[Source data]
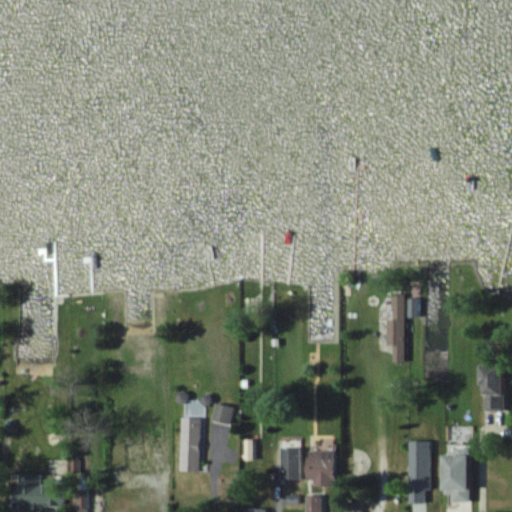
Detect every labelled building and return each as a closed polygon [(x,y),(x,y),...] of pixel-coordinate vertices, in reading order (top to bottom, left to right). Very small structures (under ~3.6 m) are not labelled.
[(406,320),(390,320),(390,362),(406,362),(406,320)] [(508,365),(486,365),(486,411),(508,411),(508,365)] [(214,421),(231,425),(235,407),(218,403),(214,421)] [(202,471),(203,418),(183,418),(182,471),(202,471)] [(162,452),(161,428),(140,428),(140,442),(127,442),(127,468),(135,468),(135,473),(153,473),(153,453),(162,452)] [(431,431),(411,431),(411,464),(431,464),(431,431)] [(282,483),(302,482),(302,446),(282,446),(282,483)] [(338,451),(310,451),(310,480),(338,480),(338,451)] [(474,455),(448,455),(448,502),(474,502),(474,455)] [(29,511),(51,511),(67,501),(57,487),(51,491),(46,484),(22,502),(29,511)] [(322,511),(323,495),(307,495),(307,511),(322,511)]
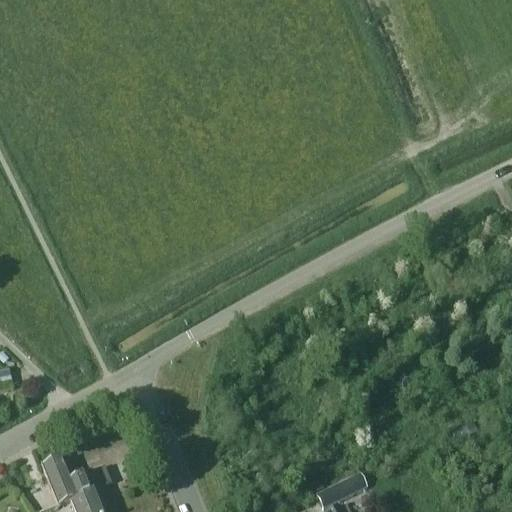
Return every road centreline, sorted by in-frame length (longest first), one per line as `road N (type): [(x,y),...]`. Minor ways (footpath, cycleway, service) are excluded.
road 1 (unclassified): [(134,371),(511,167)]
road 2 (unclassified): [(0,446),(134,371)]
road 3 (residential): [(192,511),(134,371)]
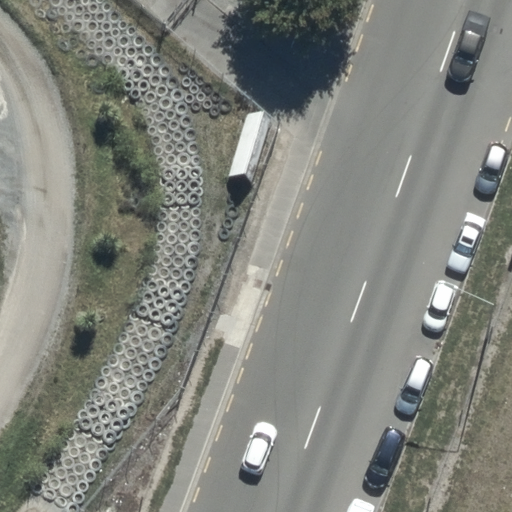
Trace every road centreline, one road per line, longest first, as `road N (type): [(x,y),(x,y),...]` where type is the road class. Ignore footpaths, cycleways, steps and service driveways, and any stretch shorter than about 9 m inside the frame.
road 1 (track): [(42,511),(99,431),(133,353),(169,202),(154,108),(112,41),(63,0)]
road 2 (unclassified): [(460,0),(279,511)]
road 3 (track): [(0,227),(13,279),(0,346)]
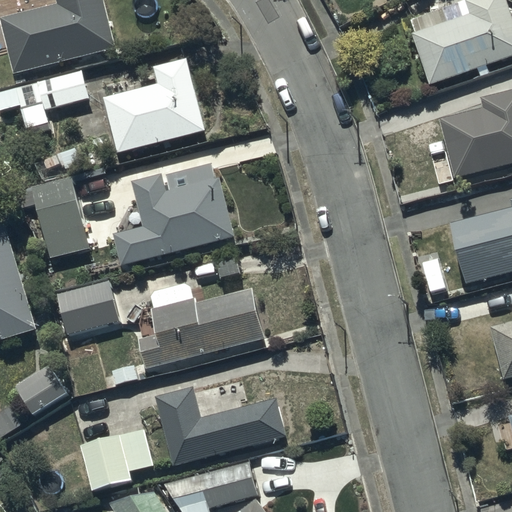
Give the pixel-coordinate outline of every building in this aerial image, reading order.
[(63,0),(64,3),(7,18),(20,71),(120,46),(107,0),(63,0)] [(511,0),(470,0),(475,13),(418,33),(436,81),(511,54),(511,0)] [(123,94),(110,97),(123,151),(210,131),(192,58),(161,65),(165,84),(123,94)] [(87,69),(1,91),(6,110),(25,105),(30,126),(34,125),(37,133),(53,129),(52,124),(54,123),(51,109),(94,98),(87,69)] [(503,102),(447,117),(461,170),(511,156),(511,83),(499,87),(503,102)] [(128,261),(130,261),(240,235),(227,176),(219,178),(216,164),(167,175),(166,172),(139,179),(150,225),(121,232),(128,261)] [(81,174),(38,184),(54,257),(97,247),(81,174)] [(511,207),(454,221),(468,281),(511,270),(511,207)] [(12,223),(0,226),(0,340),(43,327),(12,223)] [(114,277),(62,290),(73,335),(125,322),(114,277)] [(164,330),(146,335),(154,367),(271,335),(257,286),(203,301),(201,296),(158,308),(164,330)] [(511,318),(494,323),(508,376),(511,375),(511,318)] [(53,363),(21,385),(40,411),(72,389),(53,363)] [(207,415),(199,384),(162,393),(182,465),(292,434),(281,395),(207,415)] [(12,404),(0,411),(0,431),(4,437),(25,423),(12,404)] [(511,422),(499,425),(504,447),(511,445),(511,422)] [(149,427),(86,441),(97,490),(138,481),(135,469),(157,464),(149,427)] [(257,460),(167,481),(187,511),(214,511),(213,504),(264,492),(257,460)] [(175,511),(159,489),(114,502),(120,511),(175,511)] [(277,511),(265,494),(240,511),(277,511)]
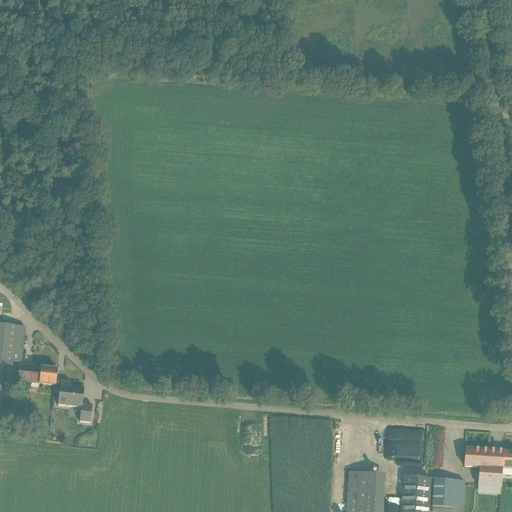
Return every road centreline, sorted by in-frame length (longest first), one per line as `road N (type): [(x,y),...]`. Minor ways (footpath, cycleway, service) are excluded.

_Problem description_
Return the lines of the records from the line with "Trace every road" to the line with "road 2 (unclassified): [(460,0),(279,511)]", both included, unchanged.

_Exercise response_
Trace every road centreline, one road per line, longest first, as `road N (type): [(x,y),(x,y),...]` where type is the road class. Ignore footpaths, cycleways, steps and service driveways, and any stretch shorter than about 9 m inside the frame.
road 1 (track): [(42,511),(99,431),(133,353),(169,202),(154,108),(112,41),(63,0)]
road 2 (unclassified): [(460,0),(279,511)]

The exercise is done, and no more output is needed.